● **INSTRUCTIONS FOR THE TASK**: Each line of the data must be written out again verbatim; no image belongs in the copy.

+===+

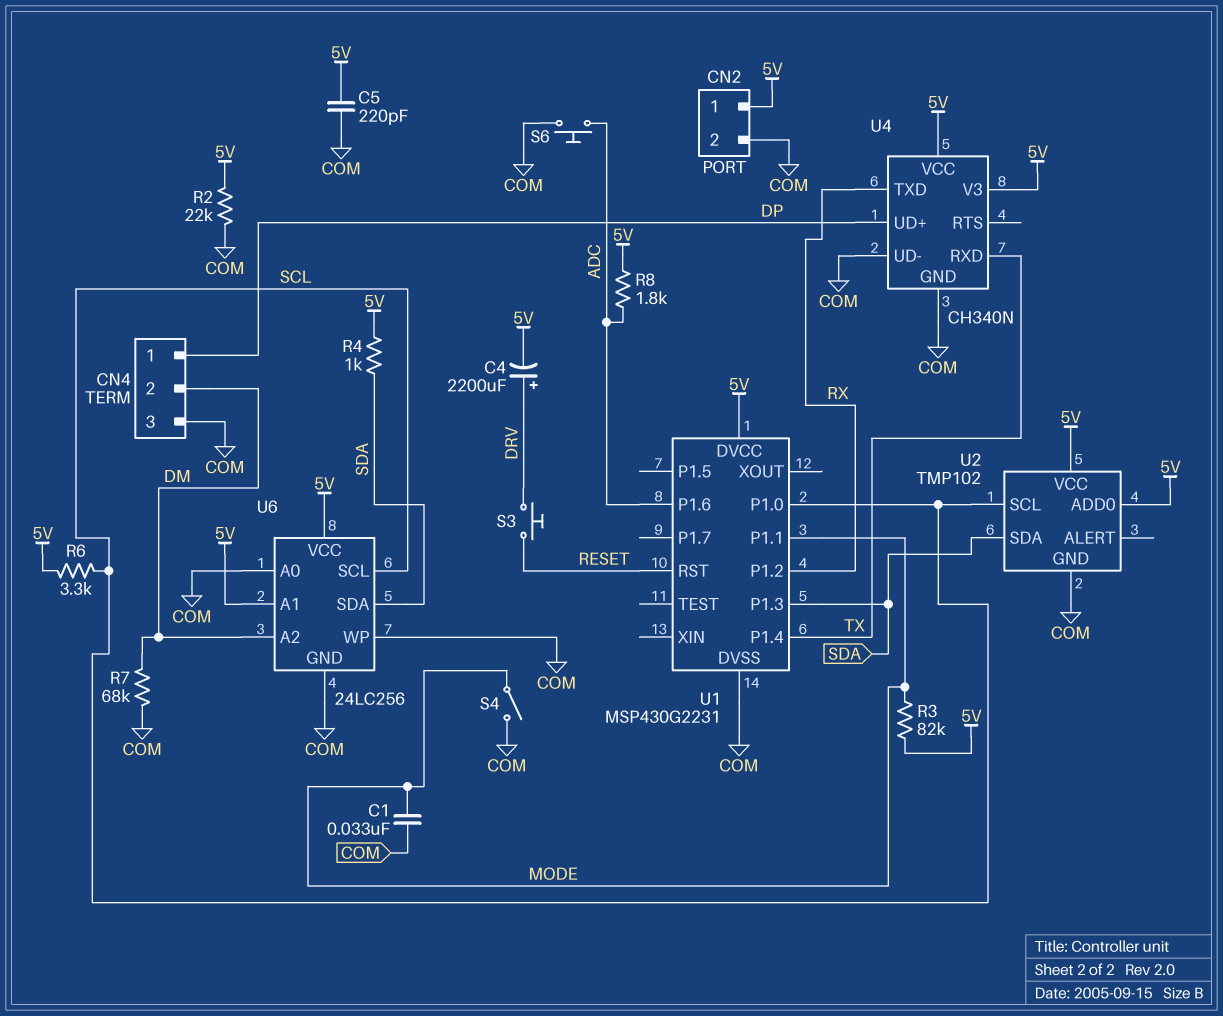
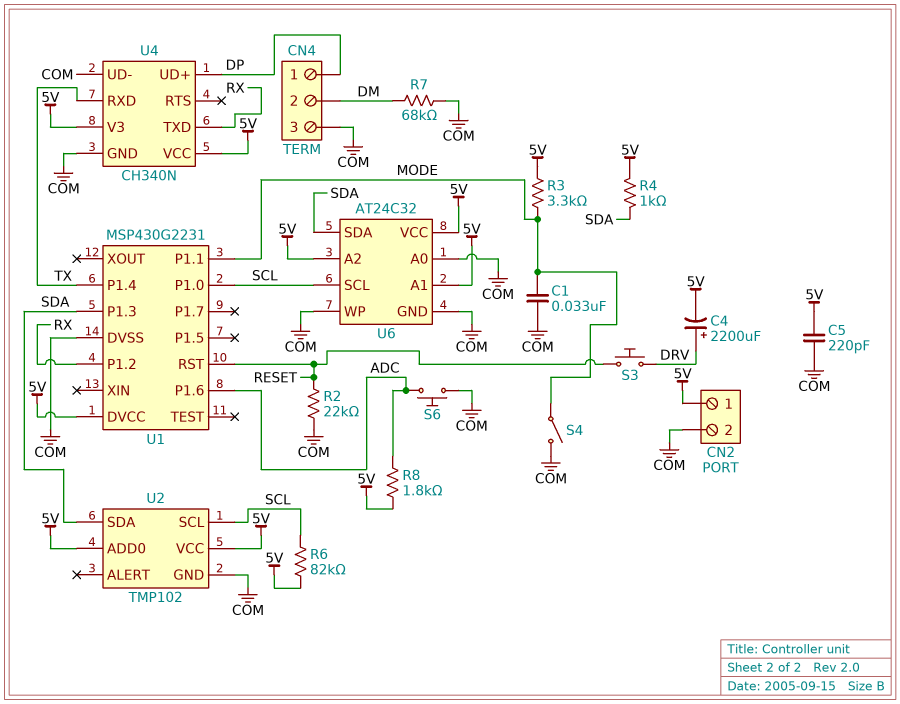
R2: 22k (5V, COM) -> 22k (COM, RESET)
R3: 82k (5V, MODE) -> 3.3k (5V, MODE)
R6: 3.3k (5V, SCL) -> 82k (5V, SCL)
U6: 24LC256 -> AT24C32
U6 pin A2: DM -> 5V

+===+

● **EXPECTED ANSWER**:
R2: 22k (5V, COM) -> 22k (COM, RESET)
R3: 82k (5V, MODE) -> 3.3k (5V, MODE)
R6: 3.3k (5V, SCL) -> 82k (5V, SCL)
U6: 24LC256 -> AT24C32
U6 pin A2: DM -> 5V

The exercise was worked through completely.